Structured diff data
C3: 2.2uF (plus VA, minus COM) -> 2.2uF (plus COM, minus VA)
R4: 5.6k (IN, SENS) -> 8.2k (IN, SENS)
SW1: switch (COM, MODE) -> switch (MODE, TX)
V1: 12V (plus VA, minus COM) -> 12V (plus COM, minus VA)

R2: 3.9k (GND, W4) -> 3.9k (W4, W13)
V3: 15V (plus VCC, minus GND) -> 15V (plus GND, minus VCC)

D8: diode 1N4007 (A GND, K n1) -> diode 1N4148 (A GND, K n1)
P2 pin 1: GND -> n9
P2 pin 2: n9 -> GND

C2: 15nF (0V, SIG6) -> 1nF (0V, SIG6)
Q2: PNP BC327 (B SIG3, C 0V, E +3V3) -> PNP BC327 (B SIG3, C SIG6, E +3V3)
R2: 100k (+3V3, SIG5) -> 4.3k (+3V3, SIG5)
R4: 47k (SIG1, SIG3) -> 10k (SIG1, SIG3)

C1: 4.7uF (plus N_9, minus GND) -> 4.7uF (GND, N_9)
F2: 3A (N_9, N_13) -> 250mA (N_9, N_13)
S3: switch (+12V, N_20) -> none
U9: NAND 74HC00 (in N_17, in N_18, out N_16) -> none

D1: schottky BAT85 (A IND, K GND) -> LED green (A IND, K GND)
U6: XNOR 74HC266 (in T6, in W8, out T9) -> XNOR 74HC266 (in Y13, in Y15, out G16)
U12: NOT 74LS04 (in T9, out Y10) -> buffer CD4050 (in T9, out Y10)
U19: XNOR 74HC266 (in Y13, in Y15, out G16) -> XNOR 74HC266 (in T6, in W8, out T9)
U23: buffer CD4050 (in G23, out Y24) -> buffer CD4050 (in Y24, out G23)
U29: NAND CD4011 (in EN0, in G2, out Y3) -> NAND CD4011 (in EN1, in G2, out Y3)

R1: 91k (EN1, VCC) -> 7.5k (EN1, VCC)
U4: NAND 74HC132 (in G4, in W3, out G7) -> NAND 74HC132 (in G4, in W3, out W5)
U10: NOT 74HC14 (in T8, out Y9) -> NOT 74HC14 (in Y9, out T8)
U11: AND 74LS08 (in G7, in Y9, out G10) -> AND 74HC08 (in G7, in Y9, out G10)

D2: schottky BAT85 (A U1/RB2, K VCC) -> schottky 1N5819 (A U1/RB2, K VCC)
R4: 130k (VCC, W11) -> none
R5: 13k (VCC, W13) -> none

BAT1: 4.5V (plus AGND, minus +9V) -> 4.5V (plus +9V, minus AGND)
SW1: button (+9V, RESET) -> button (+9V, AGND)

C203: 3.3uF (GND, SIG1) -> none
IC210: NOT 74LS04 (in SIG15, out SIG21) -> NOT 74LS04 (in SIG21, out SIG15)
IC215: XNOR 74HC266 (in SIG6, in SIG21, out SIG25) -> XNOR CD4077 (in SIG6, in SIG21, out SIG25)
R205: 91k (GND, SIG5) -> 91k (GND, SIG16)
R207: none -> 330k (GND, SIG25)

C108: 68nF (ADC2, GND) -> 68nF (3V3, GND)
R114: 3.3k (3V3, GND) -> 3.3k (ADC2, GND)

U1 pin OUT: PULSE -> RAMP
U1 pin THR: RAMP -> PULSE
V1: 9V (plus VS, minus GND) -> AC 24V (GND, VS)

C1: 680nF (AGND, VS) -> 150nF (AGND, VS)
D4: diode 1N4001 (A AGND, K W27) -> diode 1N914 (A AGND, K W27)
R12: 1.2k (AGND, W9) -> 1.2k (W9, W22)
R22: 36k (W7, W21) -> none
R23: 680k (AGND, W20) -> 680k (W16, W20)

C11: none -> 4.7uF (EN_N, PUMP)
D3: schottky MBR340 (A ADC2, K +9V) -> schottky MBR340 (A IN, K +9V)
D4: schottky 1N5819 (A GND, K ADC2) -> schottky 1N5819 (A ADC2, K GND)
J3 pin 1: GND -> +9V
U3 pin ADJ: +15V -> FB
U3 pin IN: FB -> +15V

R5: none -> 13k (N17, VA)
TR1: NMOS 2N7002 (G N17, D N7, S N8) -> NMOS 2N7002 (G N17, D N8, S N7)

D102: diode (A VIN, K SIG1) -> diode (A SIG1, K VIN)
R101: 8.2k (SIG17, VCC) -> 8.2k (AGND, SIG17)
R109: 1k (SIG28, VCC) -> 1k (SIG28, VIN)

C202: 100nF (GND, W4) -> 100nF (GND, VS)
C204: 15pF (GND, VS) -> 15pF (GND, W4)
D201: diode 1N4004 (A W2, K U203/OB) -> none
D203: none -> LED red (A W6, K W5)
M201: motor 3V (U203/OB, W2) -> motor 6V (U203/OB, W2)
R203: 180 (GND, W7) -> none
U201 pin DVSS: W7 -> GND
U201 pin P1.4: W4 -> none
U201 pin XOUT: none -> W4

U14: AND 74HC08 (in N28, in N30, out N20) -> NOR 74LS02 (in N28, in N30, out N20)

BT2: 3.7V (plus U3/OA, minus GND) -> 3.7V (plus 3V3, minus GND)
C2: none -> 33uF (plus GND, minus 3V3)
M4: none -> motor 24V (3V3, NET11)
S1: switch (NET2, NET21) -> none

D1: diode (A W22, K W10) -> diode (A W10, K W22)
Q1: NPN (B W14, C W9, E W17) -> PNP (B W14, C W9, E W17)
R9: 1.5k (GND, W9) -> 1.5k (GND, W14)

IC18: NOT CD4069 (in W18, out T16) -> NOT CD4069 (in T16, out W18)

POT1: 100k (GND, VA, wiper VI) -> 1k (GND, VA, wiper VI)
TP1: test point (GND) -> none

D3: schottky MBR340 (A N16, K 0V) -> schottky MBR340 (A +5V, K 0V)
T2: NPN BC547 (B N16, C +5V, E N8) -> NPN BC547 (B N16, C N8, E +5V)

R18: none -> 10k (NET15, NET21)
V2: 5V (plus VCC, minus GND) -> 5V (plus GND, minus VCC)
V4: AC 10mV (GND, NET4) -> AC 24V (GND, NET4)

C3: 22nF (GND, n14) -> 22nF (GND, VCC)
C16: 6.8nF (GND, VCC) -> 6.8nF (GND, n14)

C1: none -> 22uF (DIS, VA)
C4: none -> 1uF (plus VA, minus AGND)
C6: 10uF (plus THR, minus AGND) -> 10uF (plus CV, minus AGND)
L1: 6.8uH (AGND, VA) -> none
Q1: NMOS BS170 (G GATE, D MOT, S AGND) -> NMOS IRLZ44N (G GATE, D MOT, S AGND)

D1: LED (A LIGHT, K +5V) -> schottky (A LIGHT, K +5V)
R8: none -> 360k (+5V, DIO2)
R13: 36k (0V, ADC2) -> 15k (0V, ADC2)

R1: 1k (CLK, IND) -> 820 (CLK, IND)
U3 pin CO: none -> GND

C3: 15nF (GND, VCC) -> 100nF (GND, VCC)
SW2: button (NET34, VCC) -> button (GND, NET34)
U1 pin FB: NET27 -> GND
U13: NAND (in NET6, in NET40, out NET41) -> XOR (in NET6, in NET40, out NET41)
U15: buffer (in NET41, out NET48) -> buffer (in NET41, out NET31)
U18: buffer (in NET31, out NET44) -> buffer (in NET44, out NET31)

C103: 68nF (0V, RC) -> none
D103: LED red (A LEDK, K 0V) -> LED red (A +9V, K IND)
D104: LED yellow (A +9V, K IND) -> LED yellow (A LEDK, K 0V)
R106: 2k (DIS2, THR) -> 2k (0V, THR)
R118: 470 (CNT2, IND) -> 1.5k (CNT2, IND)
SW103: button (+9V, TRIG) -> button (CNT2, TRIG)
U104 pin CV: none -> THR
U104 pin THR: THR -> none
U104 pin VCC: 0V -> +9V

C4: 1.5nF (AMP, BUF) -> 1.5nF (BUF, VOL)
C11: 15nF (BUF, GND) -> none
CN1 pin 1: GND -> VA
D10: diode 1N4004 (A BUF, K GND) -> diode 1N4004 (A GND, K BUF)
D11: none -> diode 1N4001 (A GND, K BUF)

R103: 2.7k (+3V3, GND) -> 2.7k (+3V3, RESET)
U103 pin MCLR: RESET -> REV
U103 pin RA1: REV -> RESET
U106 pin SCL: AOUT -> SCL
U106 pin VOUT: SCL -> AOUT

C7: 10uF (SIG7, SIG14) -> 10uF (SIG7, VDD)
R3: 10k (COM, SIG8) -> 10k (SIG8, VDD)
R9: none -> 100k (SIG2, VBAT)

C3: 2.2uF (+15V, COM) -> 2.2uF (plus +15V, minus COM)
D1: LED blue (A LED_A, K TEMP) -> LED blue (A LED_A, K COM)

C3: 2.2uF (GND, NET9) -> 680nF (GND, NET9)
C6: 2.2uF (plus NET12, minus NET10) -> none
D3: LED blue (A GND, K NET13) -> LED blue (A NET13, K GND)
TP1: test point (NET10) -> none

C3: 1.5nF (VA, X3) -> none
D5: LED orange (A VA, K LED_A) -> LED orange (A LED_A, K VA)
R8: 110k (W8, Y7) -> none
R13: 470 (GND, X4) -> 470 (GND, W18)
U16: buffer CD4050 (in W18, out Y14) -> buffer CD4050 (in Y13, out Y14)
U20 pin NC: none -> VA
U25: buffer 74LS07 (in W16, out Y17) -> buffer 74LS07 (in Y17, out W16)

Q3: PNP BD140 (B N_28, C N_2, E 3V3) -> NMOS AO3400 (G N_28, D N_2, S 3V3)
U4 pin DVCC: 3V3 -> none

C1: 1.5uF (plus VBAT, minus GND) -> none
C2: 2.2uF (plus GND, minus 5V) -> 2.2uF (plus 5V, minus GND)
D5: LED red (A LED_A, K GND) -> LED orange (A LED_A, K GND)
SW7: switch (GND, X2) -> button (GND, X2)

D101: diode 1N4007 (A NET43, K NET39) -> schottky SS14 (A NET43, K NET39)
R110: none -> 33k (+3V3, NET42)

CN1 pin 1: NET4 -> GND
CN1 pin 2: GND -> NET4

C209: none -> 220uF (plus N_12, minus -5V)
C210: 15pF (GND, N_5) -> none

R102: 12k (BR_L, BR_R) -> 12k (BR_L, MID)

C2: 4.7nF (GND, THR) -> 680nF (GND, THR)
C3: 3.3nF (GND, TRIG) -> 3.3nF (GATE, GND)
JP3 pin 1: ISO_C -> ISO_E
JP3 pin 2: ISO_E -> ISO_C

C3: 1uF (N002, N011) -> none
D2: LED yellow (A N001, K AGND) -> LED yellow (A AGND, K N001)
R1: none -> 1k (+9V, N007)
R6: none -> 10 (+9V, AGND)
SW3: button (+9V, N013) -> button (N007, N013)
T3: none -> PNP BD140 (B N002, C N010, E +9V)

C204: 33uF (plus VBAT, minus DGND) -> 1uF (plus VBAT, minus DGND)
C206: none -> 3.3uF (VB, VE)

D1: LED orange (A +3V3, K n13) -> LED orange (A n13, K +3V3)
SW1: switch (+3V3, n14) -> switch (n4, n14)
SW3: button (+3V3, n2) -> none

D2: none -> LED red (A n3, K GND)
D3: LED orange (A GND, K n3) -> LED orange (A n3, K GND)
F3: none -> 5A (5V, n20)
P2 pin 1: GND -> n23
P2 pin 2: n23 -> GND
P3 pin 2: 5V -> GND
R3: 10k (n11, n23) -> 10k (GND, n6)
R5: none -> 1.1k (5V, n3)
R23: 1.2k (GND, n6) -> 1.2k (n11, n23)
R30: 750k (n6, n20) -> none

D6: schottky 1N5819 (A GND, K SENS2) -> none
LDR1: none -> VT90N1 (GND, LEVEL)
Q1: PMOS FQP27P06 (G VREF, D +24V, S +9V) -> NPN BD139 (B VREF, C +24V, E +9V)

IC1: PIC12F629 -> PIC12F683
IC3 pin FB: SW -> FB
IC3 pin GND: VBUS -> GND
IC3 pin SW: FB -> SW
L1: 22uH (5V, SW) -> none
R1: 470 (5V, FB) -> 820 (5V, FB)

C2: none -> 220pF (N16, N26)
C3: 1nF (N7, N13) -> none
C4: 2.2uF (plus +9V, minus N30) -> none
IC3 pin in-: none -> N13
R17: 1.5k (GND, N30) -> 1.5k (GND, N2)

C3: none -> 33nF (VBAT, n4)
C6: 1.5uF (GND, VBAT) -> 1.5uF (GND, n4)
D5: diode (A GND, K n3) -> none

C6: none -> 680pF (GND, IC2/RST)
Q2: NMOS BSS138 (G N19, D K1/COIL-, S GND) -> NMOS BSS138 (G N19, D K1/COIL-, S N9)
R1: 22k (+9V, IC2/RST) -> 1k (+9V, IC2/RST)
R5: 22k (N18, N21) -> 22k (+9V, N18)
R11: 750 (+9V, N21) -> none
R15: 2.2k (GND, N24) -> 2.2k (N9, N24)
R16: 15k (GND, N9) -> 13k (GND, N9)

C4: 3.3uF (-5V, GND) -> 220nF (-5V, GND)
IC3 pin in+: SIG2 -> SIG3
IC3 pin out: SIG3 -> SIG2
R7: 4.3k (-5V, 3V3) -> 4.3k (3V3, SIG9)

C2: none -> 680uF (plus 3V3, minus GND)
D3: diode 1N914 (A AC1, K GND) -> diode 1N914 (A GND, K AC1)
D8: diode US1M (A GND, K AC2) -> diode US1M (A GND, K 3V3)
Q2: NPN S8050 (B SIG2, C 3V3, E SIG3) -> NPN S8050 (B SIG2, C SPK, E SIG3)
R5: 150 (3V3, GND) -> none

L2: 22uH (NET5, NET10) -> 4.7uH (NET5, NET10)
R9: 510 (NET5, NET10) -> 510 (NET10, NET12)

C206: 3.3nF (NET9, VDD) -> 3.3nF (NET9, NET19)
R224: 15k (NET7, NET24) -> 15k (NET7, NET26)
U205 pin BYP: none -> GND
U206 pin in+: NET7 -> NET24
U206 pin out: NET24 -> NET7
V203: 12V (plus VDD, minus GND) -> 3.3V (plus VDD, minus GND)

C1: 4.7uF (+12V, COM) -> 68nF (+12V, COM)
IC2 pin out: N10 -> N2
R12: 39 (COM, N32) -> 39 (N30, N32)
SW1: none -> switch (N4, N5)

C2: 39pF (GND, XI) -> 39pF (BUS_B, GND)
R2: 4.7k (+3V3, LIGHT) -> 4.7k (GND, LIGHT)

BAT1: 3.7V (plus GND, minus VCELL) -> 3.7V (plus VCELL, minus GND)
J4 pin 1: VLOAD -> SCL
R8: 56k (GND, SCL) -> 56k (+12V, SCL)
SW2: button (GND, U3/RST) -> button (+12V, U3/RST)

[Task requirements] Please make an exact copy of the lines above from the line with "U1 pin OUT: PULSE -> RAMP" through the line with "D4: schottky 1N5819", both ends included.

[Task response]
U1 pin OUT: PULSE -> RAMP
U1 pin THR: RAMP -> PULSE
V1: 9V (plus VS, minus GND) -> AC 24V (GND, VS)

C1: 680nF (AGND, VS) -> 150nF (AGND, VS)
D4: diode 1N4001 (A AGND, K W27) -> diode 1N914 (A AGND, K W27)
R12: 1.2k (AGND, W9) -> 1.2k (W9, W22)
R22: 36k (W7, W21) -> none
R23: 680k (AGND, W20) -> 680k (W16, W20)

C11: none -> 4.7uF (EN_N, PUMP)
D3: schottky MBR340 (A ADC2, K +9V) -> schottky MBR340 (A IN, K +9V)
D4: schottky 1N5819 (A GND, K ADC2) -> schottky 1N5819 (A ADC2, K GND)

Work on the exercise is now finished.